--- WHAT TO DO ---
Reading the data below, count the lines that carry the string "DRIVER". Give nothing but the count.

--- INFORMATION PROVIDED ---
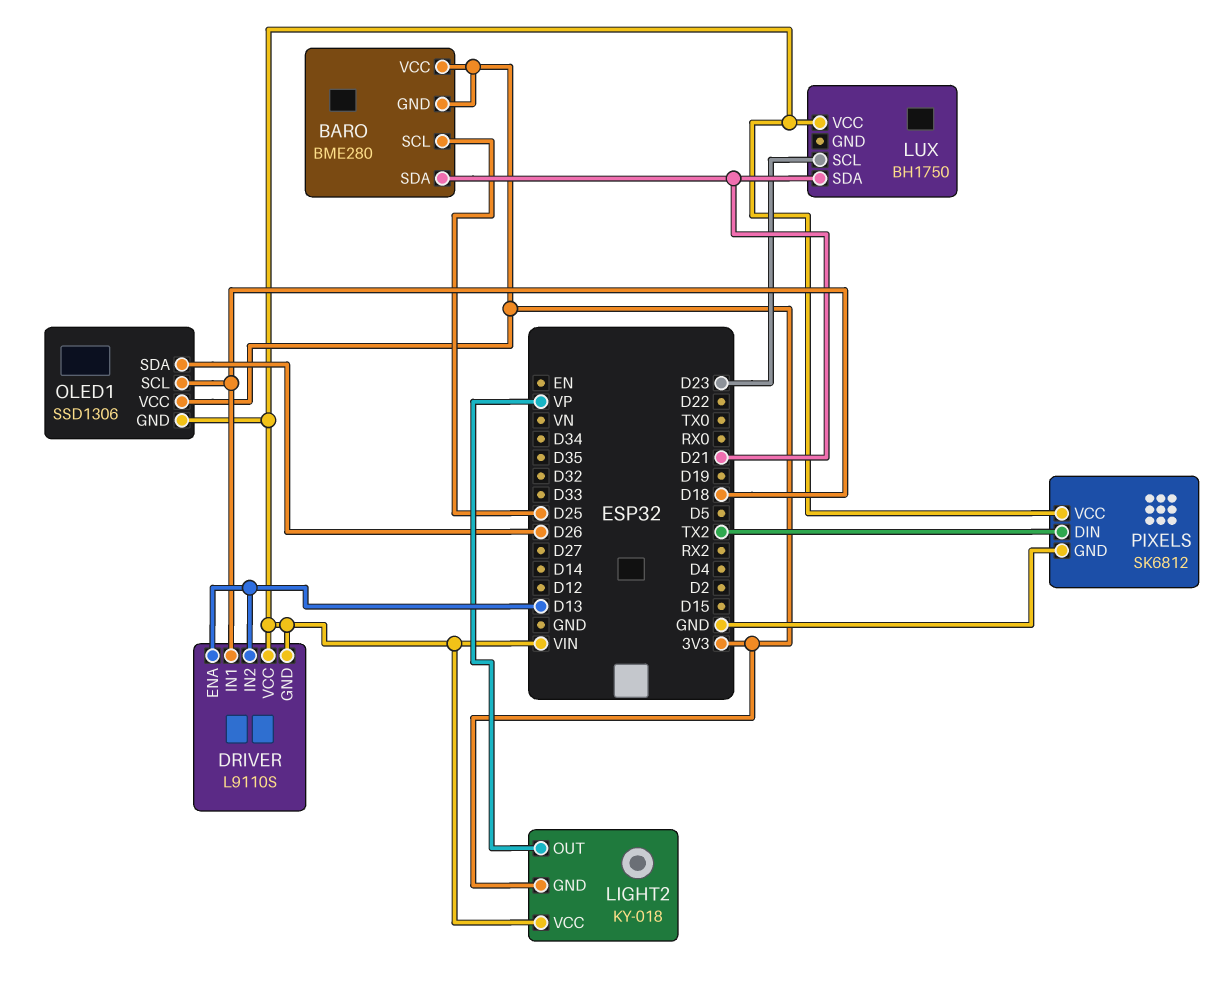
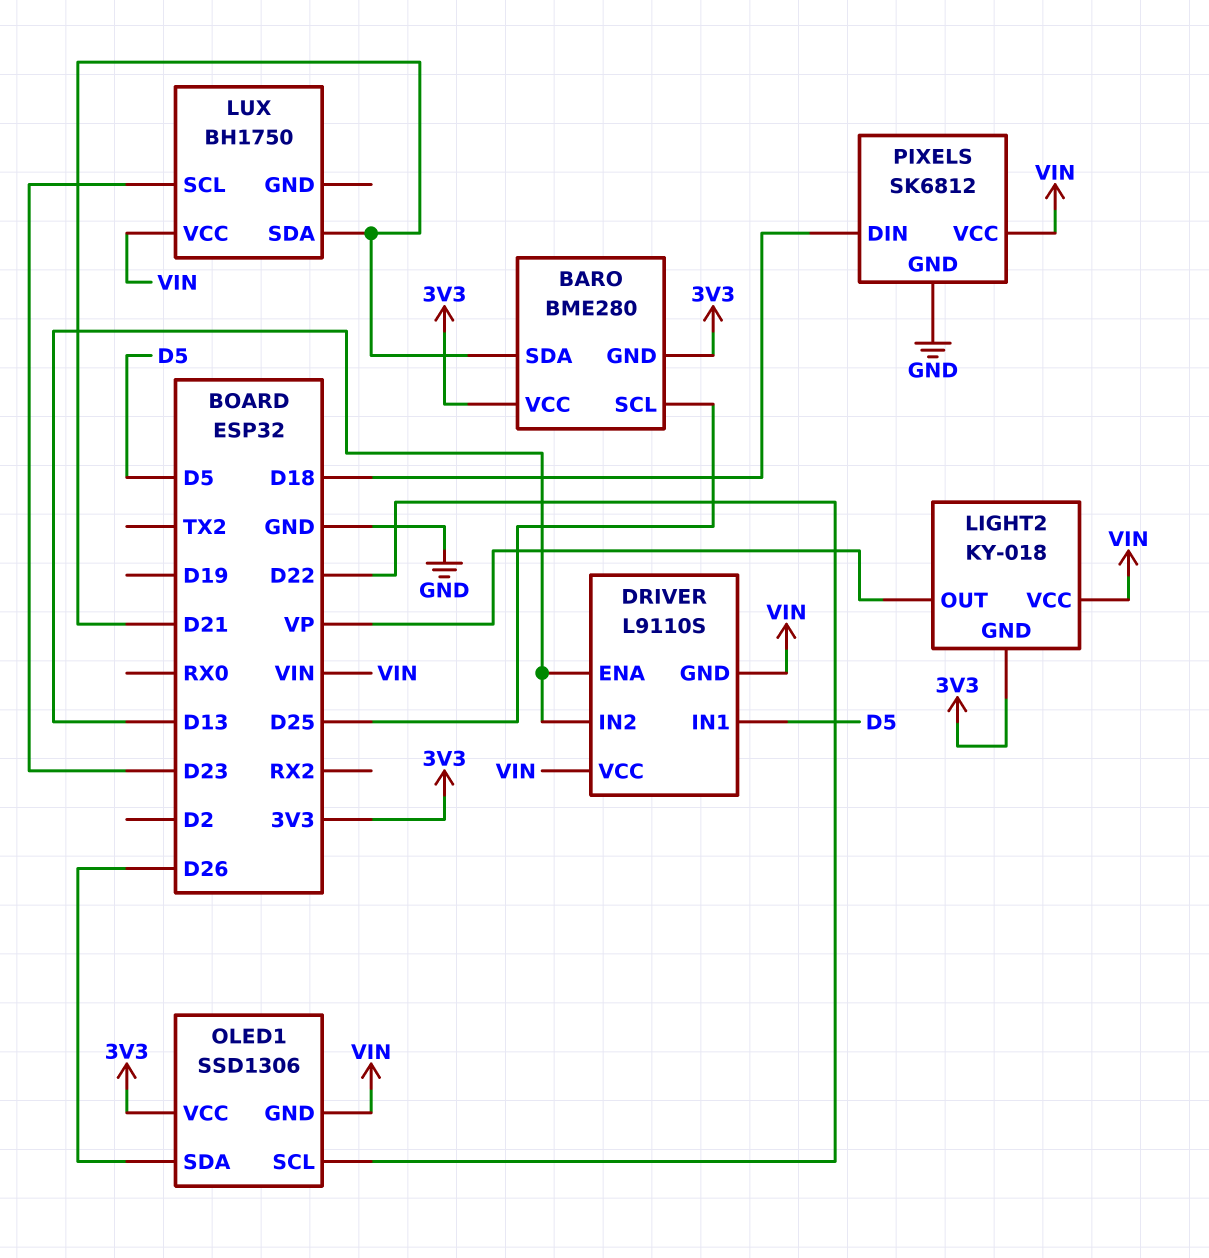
DRIVER pin IN1: D18 -> D5
OLED1 pin SCL: D18 -> D22
PIXELS pin DIN: TX2 -> D18

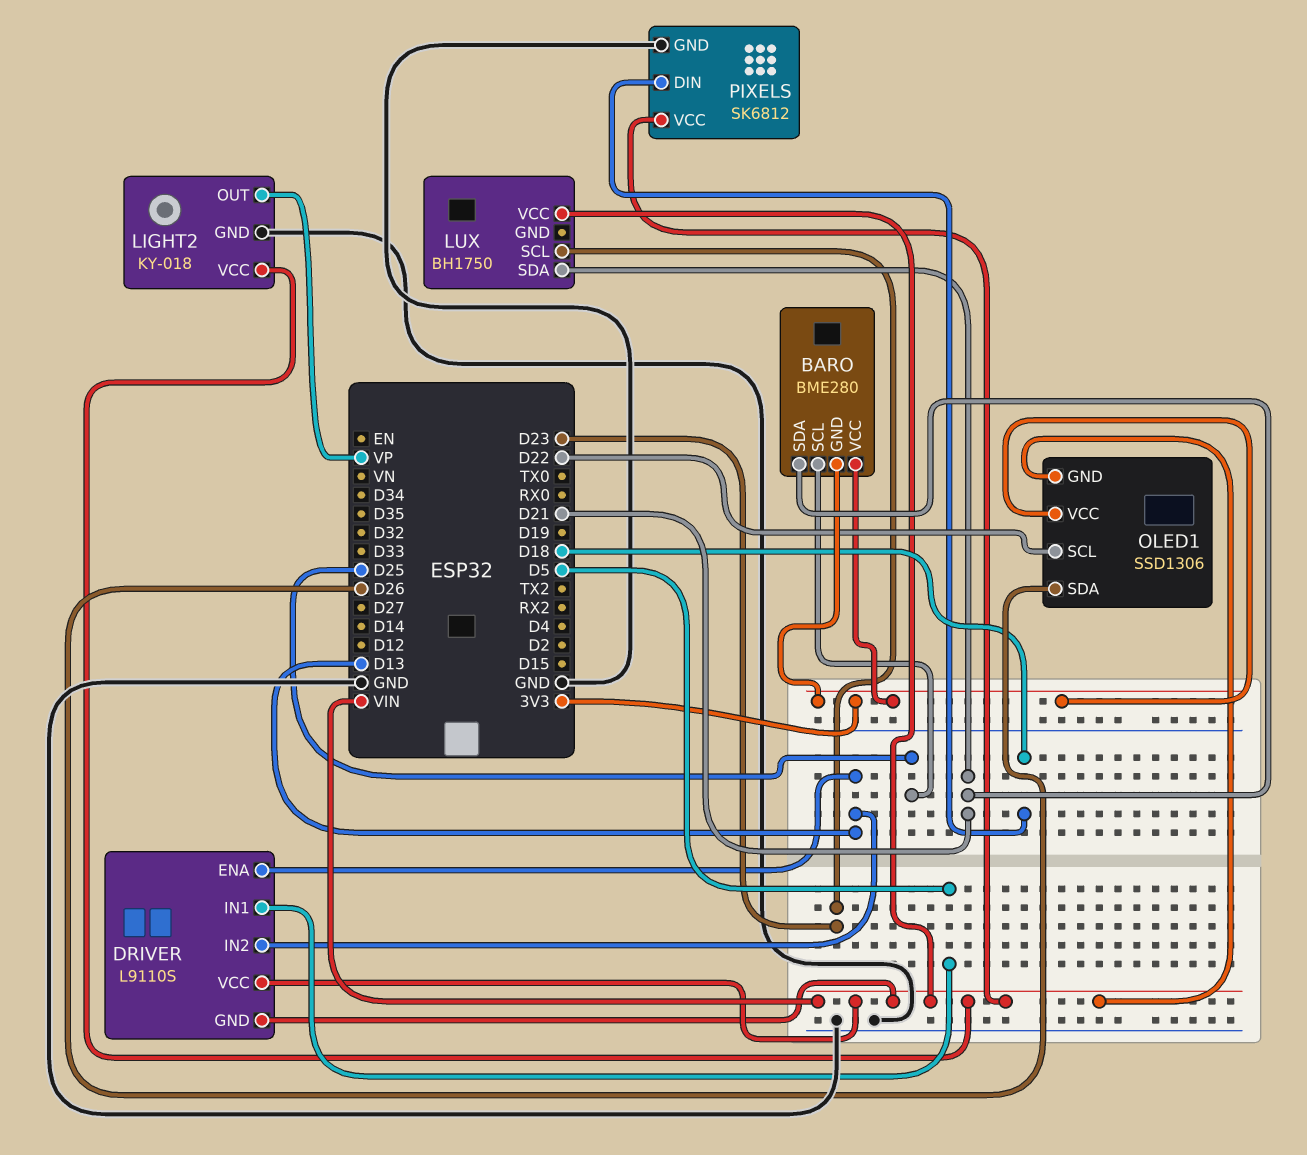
LIGHT2 pin GND: 3V3 -> GND

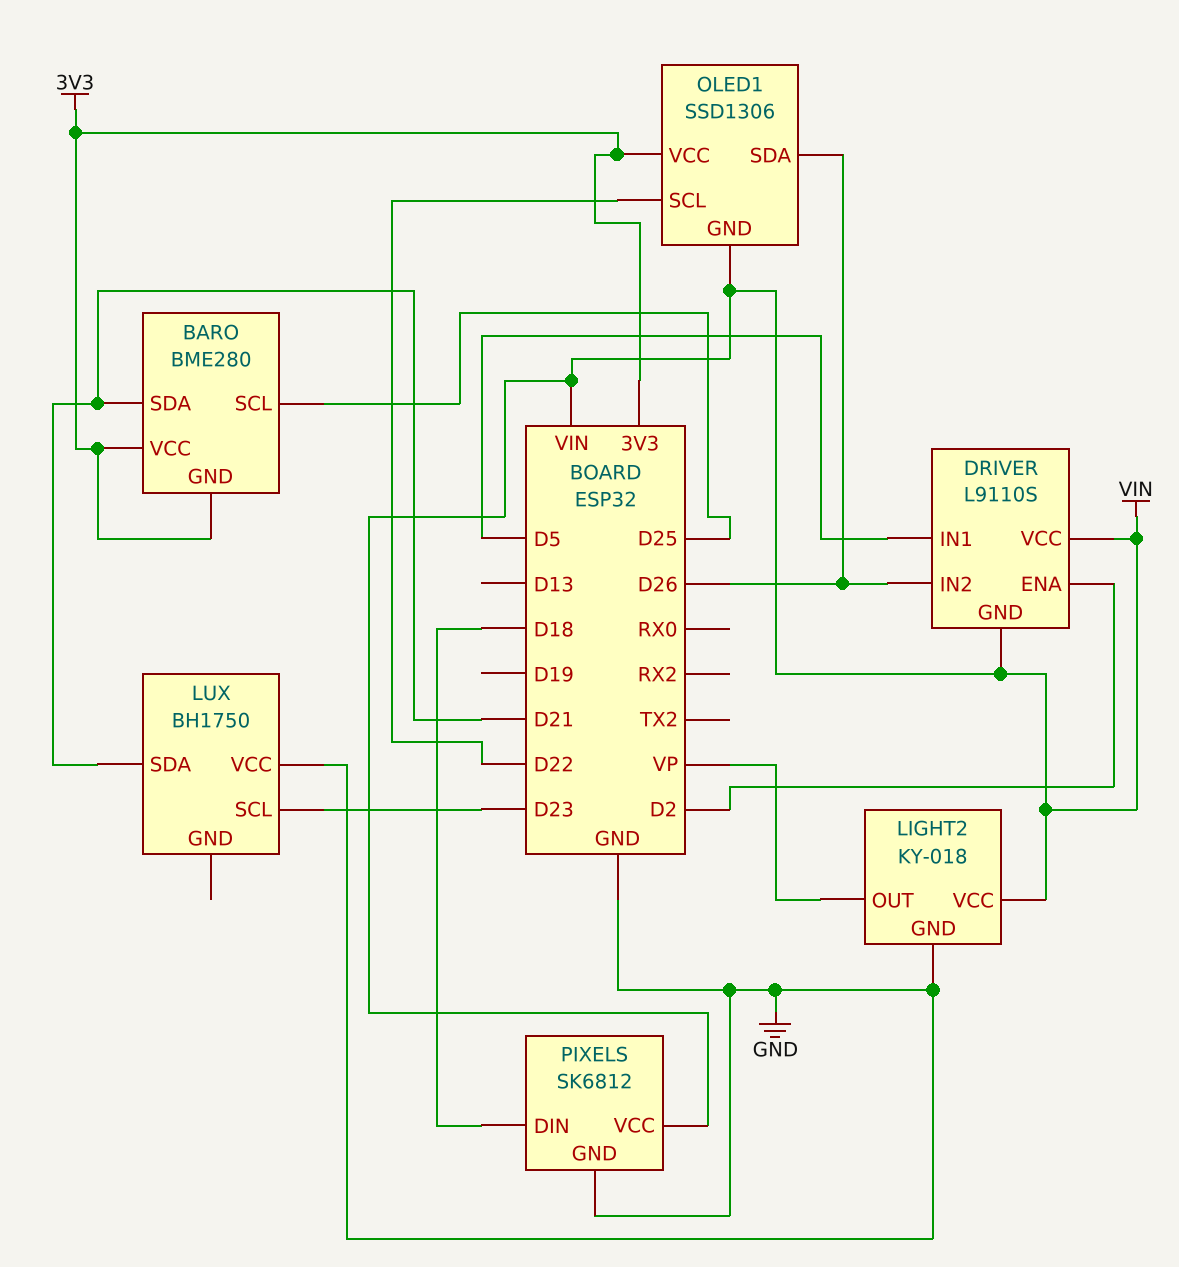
DRIVER pin ENA: D13 -> D2
DRIVER pin IN2: D13 -> D26
LUX pin VCC: VIN -> GND

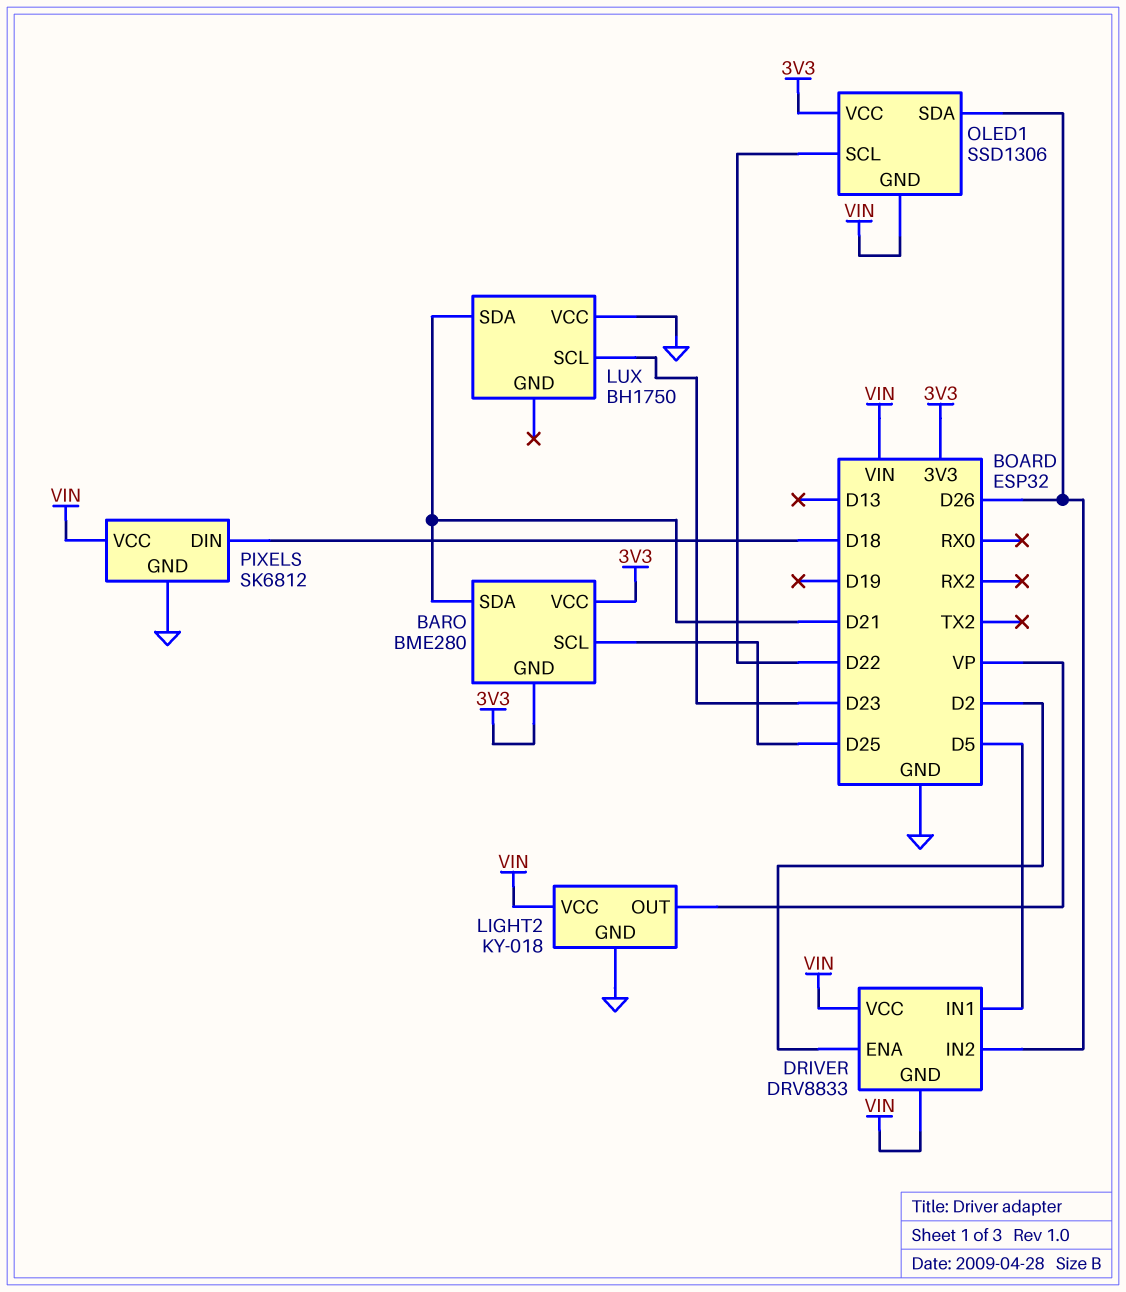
DRIVER: L9110S -> DRV8833

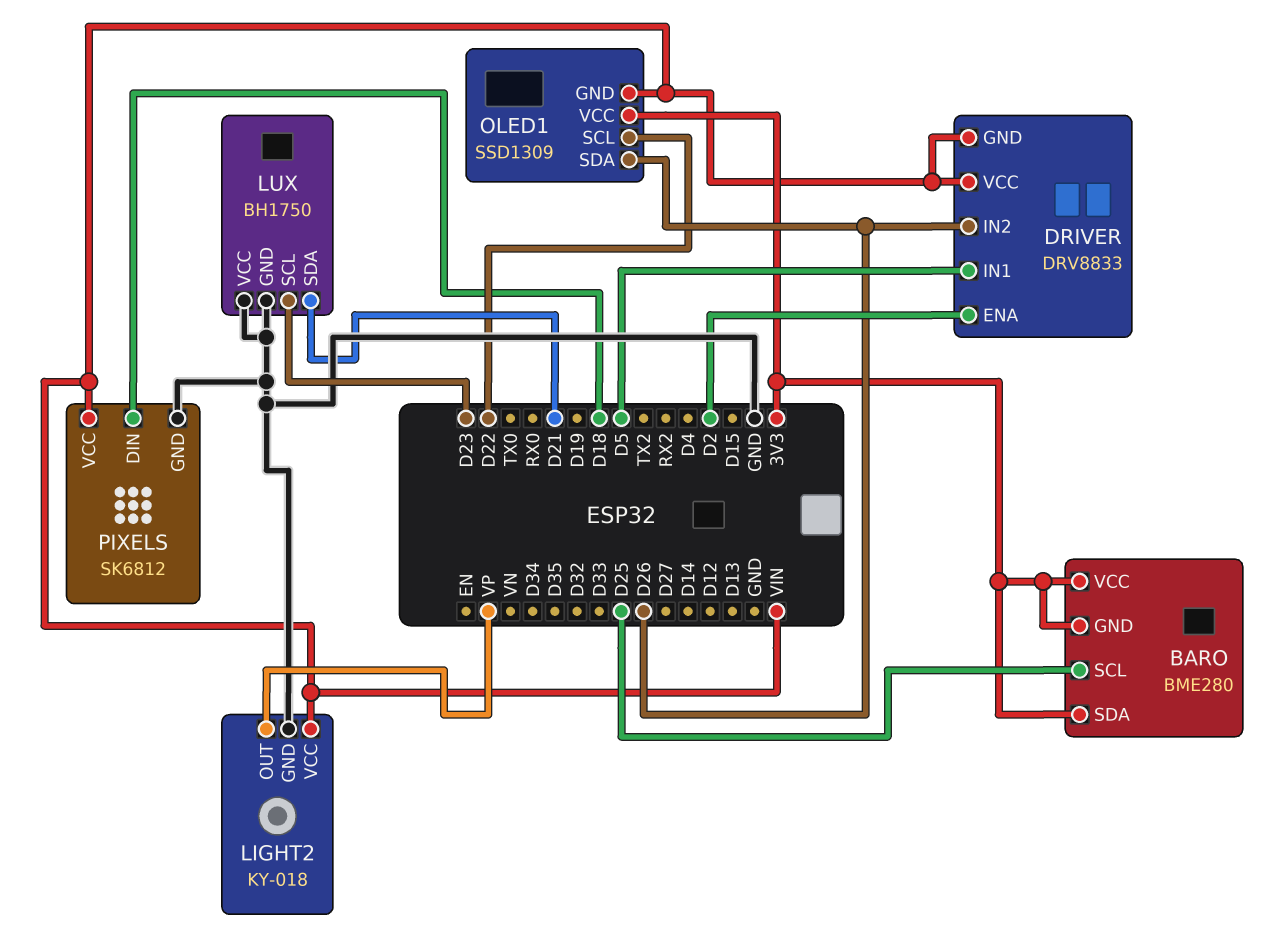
BARO pin SDA: D21 -> 3V3
LUX pin GND: none -> GND
OLED1: SSD1306 -> SSD1309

--- THE ANSWER ---
4